-- Extracted data follows --

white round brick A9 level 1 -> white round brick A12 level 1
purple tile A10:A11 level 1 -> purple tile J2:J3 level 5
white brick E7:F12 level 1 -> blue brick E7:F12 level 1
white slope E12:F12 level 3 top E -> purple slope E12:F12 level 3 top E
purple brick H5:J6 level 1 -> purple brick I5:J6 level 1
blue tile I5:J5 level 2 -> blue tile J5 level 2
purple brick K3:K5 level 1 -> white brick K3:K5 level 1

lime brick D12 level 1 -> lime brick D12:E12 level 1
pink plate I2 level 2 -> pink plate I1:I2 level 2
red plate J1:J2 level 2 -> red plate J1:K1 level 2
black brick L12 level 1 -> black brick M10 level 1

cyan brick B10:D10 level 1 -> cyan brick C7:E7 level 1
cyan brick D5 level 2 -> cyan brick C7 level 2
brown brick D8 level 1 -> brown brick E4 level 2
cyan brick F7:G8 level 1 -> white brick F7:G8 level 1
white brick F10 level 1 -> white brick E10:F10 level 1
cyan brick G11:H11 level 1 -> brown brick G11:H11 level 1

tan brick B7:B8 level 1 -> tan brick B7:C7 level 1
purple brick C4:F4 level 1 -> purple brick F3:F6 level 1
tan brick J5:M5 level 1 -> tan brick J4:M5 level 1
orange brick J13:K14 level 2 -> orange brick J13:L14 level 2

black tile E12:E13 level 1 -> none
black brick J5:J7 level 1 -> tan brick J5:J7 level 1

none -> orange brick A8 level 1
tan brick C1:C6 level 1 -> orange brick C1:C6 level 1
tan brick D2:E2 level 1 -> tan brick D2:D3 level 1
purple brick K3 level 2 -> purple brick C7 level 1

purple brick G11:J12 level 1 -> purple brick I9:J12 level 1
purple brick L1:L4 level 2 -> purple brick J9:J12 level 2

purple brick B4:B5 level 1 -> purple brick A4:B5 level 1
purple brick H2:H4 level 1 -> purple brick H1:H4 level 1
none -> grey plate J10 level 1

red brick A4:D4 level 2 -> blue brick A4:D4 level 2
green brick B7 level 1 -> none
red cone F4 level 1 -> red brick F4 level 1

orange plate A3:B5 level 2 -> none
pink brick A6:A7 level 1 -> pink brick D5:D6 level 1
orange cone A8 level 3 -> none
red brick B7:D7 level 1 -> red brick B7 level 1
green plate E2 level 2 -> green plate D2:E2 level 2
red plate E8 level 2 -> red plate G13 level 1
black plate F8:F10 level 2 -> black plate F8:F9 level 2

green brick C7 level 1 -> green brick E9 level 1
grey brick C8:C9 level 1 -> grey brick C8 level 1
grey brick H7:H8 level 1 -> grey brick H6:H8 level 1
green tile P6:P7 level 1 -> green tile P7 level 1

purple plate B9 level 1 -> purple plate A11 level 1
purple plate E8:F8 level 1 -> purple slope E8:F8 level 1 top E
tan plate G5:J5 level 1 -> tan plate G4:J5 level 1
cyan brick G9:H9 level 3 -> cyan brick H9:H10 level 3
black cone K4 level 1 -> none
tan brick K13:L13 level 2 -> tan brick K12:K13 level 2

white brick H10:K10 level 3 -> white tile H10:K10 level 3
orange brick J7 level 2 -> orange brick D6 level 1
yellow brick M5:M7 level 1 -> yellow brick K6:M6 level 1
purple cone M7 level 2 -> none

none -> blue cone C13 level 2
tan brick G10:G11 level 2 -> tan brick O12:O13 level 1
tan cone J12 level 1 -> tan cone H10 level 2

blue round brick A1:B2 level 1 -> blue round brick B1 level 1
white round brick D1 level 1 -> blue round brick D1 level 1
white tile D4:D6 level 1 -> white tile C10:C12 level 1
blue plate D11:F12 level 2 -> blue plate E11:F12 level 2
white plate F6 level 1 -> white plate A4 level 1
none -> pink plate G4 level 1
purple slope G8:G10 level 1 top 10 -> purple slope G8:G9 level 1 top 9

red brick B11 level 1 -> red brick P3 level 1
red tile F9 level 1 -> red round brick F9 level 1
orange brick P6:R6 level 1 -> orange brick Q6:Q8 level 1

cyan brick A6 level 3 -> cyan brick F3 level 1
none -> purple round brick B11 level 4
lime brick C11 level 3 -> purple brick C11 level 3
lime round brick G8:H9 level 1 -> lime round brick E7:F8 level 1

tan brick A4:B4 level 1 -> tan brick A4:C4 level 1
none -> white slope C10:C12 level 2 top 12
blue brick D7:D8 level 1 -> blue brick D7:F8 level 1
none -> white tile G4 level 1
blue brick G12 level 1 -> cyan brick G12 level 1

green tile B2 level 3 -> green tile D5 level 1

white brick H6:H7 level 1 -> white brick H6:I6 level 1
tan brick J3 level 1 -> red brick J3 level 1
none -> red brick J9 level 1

-- Extracted data concluded --

**Exercise brief:**
Give the number of lines in the entries above that contain the string "brown", and nothing more.

**Response for this exercise:**
2